Image sets with object changes
------------------------------------------------------------

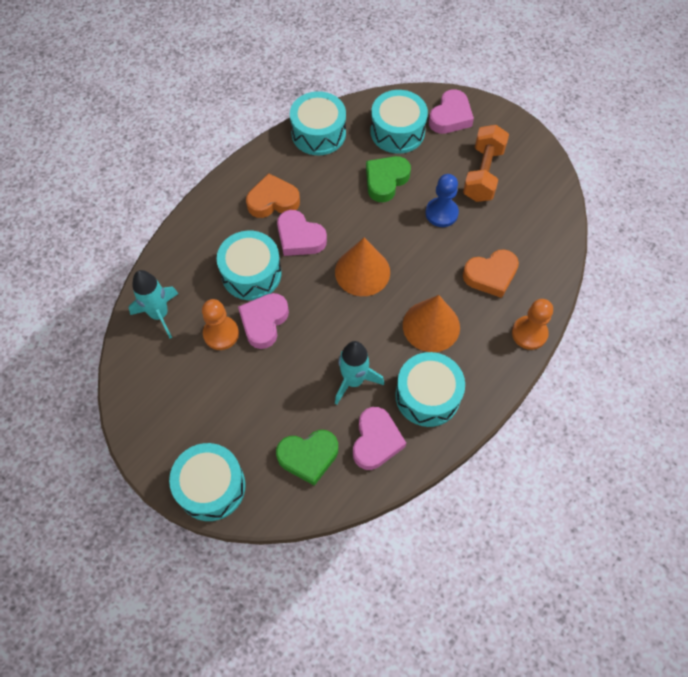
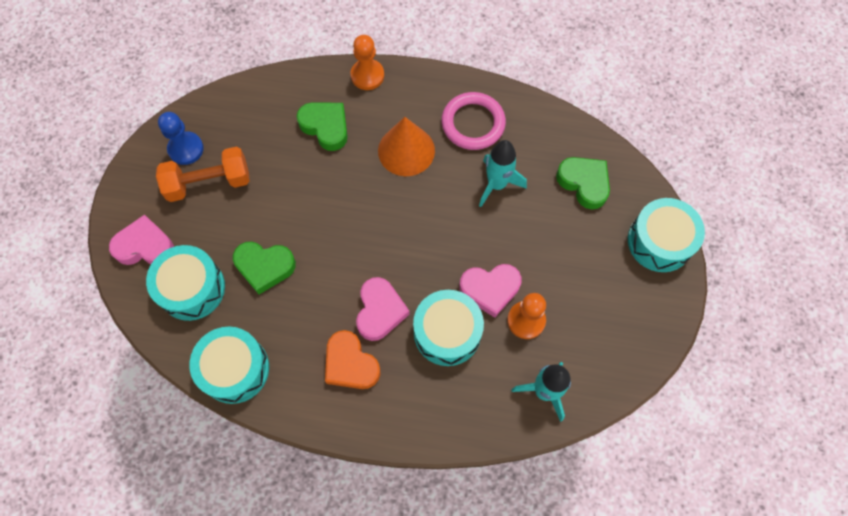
camera: 120 degrees left, 5 degrees up
(362, 272) = (384, 233): orange cone -> none
(376, 441) = (536, 141): pink heart -> none
(427, 396) = (473, 123): turquoise drum -> pink ring
(441, 213) = (278, 197): blue pawn -> blue pawn (186, 149)
(491, 275) = (325, 127): orange heart -> green heart

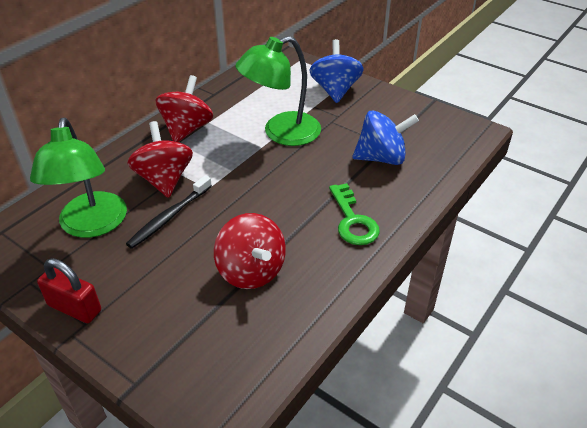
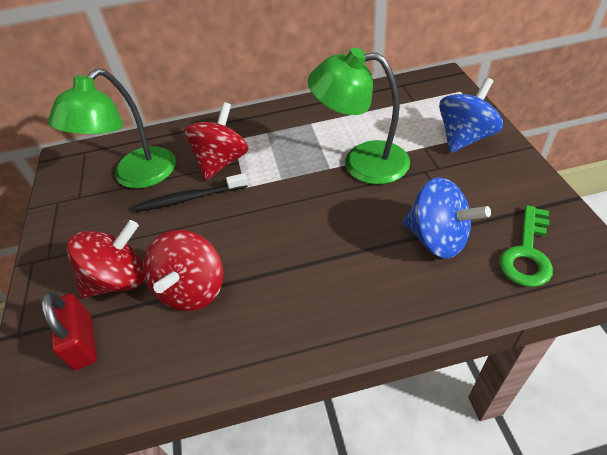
camera: 45 degrees right, 5 degrees up
(74, 308) = (55, 240): red padlock -> red padlock (83, 342)
(187, 129) = (286, 122): red spinning top -> red spinning top (119, 280)
(353, 220) = (332, 294): green key -> green key (527, 253)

------------------------------------------------------------

All records above must be copied exactly, though the pictures they hold are to be left out.

camera: 120 degrees left, 5 degrees up
(362, 272) = (384, 233): orange cone -> none
(376, 441) = (536, 141): pink heart -> none
(427, 396) = (473, 123): turquoise drum -> pink ring
(441, 213) = (278, 197): blue pawn -> blue pawn (186, 149)
(491, 275) = (325, 127): orange heart -> green heart

camera: 45 degrees right, 5 degrees up
(74, 308) = (55, 240): red padlock -> red padlock (83, 342)
(187, 129) = (286, 122): red spinning top -> red spinning top (119, 280)
(353, 220) = (332, 294): green key -> green key (527, 253)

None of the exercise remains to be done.